● INSTRUCTIONS FOR THE TASK
Which lines below contain the word "tertiary"? Copy each one.
(EXERCISE DATA Opens)
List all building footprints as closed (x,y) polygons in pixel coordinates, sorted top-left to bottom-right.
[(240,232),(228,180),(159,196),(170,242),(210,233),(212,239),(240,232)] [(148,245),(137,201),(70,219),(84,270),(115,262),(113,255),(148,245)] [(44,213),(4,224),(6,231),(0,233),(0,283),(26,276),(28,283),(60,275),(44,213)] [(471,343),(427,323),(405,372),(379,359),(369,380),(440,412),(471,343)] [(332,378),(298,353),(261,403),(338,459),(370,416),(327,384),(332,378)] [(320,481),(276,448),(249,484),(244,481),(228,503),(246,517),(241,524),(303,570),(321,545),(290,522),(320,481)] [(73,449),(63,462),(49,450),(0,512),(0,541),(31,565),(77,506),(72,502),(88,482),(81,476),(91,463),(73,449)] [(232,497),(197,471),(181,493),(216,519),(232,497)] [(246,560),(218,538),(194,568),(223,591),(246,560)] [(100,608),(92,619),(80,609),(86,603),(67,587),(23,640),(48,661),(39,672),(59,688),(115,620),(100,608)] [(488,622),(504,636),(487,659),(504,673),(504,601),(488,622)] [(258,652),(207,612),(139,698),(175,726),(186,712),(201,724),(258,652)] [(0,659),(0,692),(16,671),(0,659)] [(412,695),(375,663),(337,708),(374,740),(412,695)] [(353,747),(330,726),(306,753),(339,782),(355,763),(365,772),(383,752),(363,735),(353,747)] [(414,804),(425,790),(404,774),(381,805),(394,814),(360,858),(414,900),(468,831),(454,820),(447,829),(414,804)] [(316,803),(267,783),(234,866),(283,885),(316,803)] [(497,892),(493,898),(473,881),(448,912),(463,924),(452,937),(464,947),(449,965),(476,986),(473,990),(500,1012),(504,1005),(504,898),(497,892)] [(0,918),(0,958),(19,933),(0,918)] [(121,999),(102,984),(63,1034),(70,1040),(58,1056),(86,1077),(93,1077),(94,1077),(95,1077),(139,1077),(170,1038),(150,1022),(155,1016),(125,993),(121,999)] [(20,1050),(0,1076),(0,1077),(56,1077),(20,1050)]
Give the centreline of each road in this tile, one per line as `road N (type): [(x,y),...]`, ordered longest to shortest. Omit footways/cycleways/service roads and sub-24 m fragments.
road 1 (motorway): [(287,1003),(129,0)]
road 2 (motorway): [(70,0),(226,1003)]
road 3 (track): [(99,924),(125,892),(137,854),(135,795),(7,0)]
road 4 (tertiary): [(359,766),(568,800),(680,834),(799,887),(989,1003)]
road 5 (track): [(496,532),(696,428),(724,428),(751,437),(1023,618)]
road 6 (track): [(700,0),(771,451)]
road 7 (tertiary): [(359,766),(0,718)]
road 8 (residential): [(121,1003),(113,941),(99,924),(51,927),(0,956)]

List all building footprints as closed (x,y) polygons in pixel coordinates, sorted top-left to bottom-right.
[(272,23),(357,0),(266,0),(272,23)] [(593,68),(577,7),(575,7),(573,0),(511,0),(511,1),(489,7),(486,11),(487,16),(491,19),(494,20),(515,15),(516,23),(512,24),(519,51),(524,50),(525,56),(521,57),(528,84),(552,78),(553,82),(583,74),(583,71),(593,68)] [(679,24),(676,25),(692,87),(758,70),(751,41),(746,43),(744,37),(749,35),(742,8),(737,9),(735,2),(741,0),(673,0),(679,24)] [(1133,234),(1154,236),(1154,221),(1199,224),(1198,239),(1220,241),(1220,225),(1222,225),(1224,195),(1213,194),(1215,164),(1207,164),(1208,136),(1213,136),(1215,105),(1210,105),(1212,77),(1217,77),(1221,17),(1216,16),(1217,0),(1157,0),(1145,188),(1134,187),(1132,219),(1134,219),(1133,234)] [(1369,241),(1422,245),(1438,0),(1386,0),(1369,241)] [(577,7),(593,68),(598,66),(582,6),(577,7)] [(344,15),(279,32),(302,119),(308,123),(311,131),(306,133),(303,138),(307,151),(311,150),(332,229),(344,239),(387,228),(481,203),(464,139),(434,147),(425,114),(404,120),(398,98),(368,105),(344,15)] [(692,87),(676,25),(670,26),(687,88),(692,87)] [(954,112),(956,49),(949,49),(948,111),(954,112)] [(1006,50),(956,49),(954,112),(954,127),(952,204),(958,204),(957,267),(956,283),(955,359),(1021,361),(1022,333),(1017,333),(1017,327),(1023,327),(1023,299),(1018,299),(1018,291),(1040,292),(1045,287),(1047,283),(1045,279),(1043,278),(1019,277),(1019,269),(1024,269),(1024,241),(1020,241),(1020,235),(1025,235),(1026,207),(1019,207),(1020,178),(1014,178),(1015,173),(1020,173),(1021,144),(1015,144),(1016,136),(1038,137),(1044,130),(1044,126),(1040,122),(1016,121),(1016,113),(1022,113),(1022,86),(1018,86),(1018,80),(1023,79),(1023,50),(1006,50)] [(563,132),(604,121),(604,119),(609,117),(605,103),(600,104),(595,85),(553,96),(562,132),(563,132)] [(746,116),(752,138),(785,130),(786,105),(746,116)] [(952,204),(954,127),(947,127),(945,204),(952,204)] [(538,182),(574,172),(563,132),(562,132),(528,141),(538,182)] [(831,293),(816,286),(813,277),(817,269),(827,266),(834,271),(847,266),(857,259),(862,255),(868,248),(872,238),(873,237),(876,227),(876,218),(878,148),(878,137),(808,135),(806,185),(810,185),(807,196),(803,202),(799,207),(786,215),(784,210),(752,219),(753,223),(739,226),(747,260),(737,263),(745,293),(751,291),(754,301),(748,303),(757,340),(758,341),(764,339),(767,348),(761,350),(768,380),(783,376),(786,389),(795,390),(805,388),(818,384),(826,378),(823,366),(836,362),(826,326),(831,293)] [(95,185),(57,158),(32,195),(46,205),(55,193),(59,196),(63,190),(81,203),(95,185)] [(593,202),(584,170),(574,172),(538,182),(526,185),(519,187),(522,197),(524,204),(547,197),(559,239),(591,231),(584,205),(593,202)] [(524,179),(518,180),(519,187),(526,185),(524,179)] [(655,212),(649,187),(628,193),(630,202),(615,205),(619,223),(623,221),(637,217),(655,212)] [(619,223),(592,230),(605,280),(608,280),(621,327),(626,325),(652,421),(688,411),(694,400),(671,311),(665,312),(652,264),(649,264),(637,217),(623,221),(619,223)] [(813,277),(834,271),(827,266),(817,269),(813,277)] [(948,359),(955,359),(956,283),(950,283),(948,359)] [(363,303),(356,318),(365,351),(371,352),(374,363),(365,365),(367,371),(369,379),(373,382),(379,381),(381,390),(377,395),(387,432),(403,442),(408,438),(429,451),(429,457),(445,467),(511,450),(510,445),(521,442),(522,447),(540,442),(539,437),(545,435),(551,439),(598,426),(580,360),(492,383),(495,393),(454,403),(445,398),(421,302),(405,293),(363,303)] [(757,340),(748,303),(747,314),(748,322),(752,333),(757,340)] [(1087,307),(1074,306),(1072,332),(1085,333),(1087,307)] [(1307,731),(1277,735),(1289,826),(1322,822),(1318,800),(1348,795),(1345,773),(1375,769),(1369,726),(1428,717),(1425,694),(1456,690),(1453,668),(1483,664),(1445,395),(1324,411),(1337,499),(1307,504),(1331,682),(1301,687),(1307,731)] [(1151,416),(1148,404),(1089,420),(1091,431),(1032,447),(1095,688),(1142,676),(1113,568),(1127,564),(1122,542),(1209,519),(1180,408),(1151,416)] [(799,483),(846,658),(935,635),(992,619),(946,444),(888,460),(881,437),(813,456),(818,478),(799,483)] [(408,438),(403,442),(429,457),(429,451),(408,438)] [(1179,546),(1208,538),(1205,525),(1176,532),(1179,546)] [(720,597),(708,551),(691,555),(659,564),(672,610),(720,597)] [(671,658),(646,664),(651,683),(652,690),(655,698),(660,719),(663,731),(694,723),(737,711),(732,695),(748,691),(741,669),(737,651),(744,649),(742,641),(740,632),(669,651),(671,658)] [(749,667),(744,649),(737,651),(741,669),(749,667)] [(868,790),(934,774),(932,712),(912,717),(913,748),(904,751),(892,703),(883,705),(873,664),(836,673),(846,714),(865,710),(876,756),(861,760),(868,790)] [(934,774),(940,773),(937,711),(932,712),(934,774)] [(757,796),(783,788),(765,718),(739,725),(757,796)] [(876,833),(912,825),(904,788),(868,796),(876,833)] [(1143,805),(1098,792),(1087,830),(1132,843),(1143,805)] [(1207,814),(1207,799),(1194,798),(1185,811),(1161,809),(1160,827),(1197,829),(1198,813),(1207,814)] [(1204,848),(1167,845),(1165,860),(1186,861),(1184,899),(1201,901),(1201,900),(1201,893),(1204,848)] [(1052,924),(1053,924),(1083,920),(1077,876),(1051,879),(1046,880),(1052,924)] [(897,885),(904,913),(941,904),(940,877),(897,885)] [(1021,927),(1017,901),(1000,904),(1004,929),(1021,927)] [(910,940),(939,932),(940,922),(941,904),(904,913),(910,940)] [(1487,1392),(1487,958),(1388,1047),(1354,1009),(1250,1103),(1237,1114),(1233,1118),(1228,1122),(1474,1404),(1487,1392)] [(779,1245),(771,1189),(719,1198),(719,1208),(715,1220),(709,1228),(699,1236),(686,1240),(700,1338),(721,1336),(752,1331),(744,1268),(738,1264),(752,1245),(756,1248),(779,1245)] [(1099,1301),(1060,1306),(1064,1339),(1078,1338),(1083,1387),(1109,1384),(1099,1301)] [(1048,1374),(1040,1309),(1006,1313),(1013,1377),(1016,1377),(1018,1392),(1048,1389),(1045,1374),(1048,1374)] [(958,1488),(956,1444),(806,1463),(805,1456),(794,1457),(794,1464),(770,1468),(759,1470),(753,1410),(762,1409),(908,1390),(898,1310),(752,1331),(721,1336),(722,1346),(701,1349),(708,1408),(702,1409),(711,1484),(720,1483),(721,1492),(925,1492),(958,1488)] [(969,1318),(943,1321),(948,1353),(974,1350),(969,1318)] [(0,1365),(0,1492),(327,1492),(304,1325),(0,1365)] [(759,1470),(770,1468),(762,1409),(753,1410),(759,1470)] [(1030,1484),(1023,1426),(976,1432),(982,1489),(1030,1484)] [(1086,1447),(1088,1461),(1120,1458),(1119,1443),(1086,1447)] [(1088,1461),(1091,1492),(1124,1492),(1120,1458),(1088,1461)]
(EXERCISE DATA Closes)
● ANSWER SECTION
road 4 (tertiary): [(359,766),(568,800),(680,834),(799,887),(989,1003)]
road 7 (tertiary): [(359,766),(0,718)]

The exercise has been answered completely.